■ Your assignment
Every entry below is to be retyped exactly as it appears.

============================================================

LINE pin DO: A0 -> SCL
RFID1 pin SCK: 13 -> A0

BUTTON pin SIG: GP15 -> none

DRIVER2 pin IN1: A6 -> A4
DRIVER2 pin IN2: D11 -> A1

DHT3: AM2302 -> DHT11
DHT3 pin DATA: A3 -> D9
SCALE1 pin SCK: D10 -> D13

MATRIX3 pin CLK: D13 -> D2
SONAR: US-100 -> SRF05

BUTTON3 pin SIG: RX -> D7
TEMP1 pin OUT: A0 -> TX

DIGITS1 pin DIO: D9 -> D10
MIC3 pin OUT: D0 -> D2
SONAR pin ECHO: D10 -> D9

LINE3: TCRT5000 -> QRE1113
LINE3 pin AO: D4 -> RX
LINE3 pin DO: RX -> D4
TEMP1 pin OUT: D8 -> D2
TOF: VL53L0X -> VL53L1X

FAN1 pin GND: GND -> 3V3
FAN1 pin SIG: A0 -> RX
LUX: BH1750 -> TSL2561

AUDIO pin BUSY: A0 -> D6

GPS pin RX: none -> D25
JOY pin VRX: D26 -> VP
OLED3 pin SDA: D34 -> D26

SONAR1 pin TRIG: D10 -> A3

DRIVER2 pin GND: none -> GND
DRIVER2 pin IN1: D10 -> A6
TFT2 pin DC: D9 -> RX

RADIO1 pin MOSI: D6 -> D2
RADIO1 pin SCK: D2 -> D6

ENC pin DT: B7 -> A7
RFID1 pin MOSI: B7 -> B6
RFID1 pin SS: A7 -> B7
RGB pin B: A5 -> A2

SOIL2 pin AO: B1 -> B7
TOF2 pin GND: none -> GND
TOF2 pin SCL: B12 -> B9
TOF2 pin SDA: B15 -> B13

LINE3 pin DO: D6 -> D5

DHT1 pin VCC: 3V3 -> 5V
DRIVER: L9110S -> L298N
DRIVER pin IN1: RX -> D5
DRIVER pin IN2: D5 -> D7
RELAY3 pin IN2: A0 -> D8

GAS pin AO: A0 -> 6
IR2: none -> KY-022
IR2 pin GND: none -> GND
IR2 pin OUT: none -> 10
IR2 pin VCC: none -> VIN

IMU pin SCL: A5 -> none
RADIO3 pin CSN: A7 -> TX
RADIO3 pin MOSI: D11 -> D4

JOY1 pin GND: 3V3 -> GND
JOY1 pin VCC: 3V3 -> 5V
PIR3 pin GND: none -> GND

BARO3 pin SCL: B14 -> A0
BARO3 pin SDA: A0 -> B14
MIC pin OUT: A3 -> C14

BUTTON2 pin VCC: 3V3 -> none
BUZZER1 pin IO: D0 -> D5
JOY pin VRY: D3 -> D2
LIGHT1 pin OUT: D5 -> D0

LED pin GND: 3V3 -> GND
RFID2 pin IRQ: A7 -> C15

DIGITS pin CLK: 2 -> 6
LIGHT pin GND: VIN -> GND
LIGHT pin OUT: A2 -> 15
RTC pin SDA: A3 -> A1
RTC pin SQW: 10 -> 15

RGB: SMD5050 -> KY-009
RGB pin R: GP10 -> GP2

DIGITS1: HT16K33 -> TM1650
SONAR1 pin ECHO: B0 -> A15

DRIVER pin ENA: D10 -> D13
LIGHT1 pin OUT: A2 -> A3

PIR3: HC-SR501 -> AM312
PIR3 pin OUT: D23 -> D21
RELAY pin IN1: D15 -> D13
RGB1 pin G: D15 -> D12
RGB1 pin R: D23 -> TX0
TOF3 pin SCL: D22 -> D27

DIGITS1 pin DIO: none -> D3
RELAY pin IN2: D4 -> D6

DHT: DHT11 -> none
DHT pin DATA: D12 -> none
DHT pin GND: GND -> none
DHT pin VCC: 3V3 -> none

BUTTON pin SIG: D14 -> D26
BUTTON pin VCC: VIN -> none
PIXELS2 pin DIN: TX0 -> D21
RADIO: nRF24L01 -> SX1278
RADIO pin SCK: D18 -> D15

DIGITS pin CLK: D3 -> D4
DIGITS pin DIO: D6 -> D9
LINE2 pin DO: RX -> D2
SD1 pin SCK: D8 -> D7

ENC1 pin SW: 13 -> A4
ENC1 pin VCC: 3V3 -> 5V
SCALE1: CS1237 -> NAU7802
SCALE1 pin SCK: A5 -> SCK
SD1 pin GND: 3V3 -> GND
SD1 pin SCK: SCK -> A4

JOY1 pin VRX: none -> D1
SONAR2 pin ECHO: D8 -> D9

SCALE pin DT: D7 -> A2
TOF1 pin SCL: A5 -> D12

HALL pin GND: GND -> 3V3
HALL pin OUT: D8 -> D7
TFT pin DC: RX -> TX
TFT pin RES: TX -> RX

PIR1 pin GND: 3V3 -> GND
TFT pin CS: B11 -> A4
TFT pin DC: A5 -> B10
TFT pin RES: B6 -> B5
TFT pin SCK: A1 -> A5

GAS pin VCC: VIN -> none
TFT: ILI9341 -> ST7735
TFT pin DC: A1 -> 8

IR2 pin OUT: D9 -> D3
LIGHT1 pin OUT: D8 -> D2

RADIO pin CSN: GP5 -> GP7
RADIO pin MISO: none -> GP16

============================================================

■ Reply
LINE pin DO: A0 -> SCL
RFID1 pin SCK: 13 -> A0

BUTTON pin SIG: GP15 -> none

DRIVER2 pin IN1: A6 -> A4
DRIVER2 pin IN2: D11 -> A1

DHT3: AM2302 -> DHT11
DHT3 pin DATA: A3 -> D9
SCALE1 pin SCK: D10 -> D13

MATRIX3 pin CLK: D13 -> D2
SONAR: US-100 -> SRF05

BUTTON3 pin SIG: RX -> D7
TEMP1 pin OUT: A0 -> TX

DIGITS1 pin DIO: D9 -> D10
MIC3 pin OUT: D0 -> D2
SONAR pin ECHO: D10 -> D9

LINE3: TCRT5000 -> QRE1113
LINE3 pin AO: D4 -> RX
LINE3 pin DO: RX -> D4
TEMP1 pin OUT: D8 -> D2
TOF: VL53L0X -> VL53L1X

FAN1 pin GND: GND -> 3V3
FAN1 pin SIG: A0 -> RX
LUX: BH1750 -> TSL2561

AUDIO pin BUSY: A0 -> D6

GPS pin RX: none -> D25
JOY pin VRX: D26 -> VP
OLED3 pin SDA: D34 -> D26

SONAR1 pin TRIG: D10 -> A3

DRIVER2 pin GND: none -> GND
DRIVER2 pin IN1: D10 -> A6
TFT2 pin DC: D9 -> RX

RADIO1 pin MOSI: D6 -> D2
RADIO1 pin SCK: D2 -> D6

ENC pin DT: B7 -> A7
RFID1 pin MOSI: B7 -> B6
RFID1 pin SS: A7 -> B7
RGB pin B: A5 -> A2

SOIL2 pin AO: B1 -> B7
TOF2 pin GND: none -> GND
TOF2 pin SCL: B12 -> B9
TOF2 pin SDA: B15 -> B13

LINE3 pin DO: D6 -> D5

DHT1 pin VCC: 3V3 -> 5V
DRIVER: L9110S -> L298N
DRIVER pin IN1: RX -> D5
DRIVER pin IN2: D5 -> D7
RELAY3 pin IN2: A0 -> D8

GAS pin AO: A0 -> 6
IR2: none -> KY-022
IR2 pin GND: none -> GND
IR2 pin OUT: none -> 10
IR2 pin VCC: none -> VIN

IMU pin SCL: A5 -> none
RADIO3 pin CSN: A7 -> TX
RADIO3 pin MOSI: D11 -> D4

JOY1 pin GND: 3V3 -> GND
JOY1 pin VCC: 3V3 -> 5V
PIR3 pin GND: none -> GND

BARO3 pin SCL: B14 -> A0
BARO3 pin SDA: A0 -> B14
MIC pin OUT: A3 -> C14

BUTTON2 pin VCC: 3V3 -> none
BUZZER1 pin IO: D0 -> D5
JOY pin VRY: D3 -> D2
LIGHT1 pin OUT: D5 -> D0

LED pin GND: 3V3 -> GND
RFID2 pin IRQ: A7 -> C15

DIGITS pin CLK: 2 -> 6
LIGHT pin GND: VIN -> GND
LIGHT pin OUT: A2 -> 15
RTC pin SDA: A3 -> A1
RTC pin SQW: 10 -> 15

RGB: SMD5050 -> KY-009
RGB pin R: GP10 -> GP2

DIGITS1: HT16K33 -> TM1650
SONAR1 pin ECHO: B0 -> A15

DRIVER pin ENA: D10 -> D13
LIGHT1 pin OUT: A2 -> A3

PIR3: HC-SR501 -> AM312
PIR3 pin OUT: D23 -> D21
RELAY pin IN1: D15 -> D13
RGB1 pin G: D15 -> D12
RGB1 pin R: D23 -> TX0
TOF3 pin SCL: D22 -> D27

DIGITS1 pin DIO: none -> D3
RELAY pin IN2: D4 -> D6

DHT: DHT11 -> none
DHT pin DATA: D12 -> none
DHT pin GND: GND -> none
DHT pin VCC: 3V3 -> none

BUTTON pin SIG: D14 -> D26
BUTTON pin VCC: VIN -> none
PIXELS2 pin DIN: TX0 -> D21
RADIO: nRF24L01 -> SX1278
RADIO pin SCK: D18 -> D15

DIGITS pin CLK: D3 -> D4
DIGITS pin DIO: D6 -> D9
LINE2 pin DO: RX -> D2
SD1 pin SCK: D8 -> D7

ENC1 pin SW: 13 -> A4
ENC1 pin VCC: 3V3 -> 5V
SCALE1: CS1237 -> NAU7802
SCALE1 pin SCK: A5 -> SCK
SD1 pin GND: 3V3 -> GND
SD1 pin SCK: SCK -> A4

JOY1 pin VRX: none -> D1
SONAR2 pin ECHO: D8 -> D9

SCALE pin DT: D7 -> A2
TOF1 pin SCL: A5 -> D12

HALL pin GND: GND -> 3V3
HALL pin OUT: D8 -> D7
TFT pin DC: RX -> TX
TFT pin RES: TX -> RX

PIR1 pin GND: 3V3 -> GND
TFT pin CS: B11 -> A4
TFT pin DC: A5 -> B10
TFT pin RES: B6 -> B5
TFT pin SCK: A1 -> A5

GAS pin VCC: VIN -> none
TFT: ILI9341 -> ST7735
TFT pin DC: A1 -> 8

IR2 pin OUT: D9 -> D3
LIGHT1 pin OUT: D8 -> D2

RADIO pin CSN: GP5 -> GP7
RADIO pin MISO: none -> GP16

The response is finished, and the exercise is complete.